__Instructions to follow__. Search the data for "plate" and copy every matching line.

(Beginning of Material to process)

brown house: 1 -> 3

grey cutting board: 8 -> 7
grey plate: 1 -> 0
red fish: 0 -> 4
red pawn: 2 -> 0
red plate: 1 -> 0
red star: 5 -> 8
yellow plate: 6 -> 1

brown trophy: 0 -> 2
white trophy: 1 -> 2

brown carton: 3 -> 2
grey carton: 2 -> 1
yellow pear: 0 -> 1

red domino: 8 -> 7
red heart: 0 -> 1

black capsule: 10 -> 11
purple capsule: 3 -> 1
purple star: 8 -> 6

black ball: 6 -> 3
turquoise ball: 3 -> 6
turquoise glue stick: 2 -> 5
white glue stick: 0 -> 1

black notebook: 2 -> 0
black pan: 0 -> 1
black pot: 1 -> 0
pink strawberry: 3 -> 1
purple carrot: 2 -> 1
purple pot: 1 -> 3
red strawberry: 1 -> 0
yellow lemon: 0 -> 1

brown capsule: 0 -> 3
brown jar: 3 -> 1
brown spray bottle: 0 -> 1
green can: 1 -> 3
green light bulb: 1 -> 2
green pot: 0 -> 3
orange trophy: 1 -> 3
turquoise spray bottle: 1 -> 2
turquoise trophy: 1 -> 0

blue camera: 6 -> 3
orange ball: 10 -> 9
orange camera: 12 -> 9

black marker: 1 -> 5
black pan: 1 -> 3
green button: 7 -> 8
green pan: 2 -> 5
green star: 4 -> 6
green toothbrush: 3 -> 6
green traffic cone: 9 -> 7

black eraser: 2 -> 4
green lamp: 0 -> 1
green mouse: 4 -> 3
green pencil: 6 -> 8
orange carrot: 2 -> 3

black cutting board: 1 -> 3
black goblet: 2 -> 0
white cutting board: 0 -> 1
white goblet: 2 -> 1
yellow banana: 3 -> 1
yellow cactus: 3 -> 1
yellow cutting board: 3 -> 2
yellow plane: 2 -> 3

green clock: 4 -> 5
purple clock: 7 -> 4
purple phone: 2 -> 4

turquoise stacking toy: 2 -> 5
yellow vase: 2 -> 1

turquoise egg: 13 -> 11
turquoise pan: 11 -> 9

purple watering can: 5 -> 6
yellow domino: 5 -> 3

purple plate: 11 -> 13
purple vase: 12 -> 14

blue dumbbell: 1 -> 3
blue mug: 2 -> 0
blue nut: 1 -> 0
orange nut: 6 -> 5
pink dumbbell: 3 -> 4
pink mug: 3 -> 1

(End of Material to process)

__Response for this exercise__.
grey plate: 1 -> 0
red plate: 1 -> 0
yellow plate: 6 -> 1
purple plate: 11 -> 13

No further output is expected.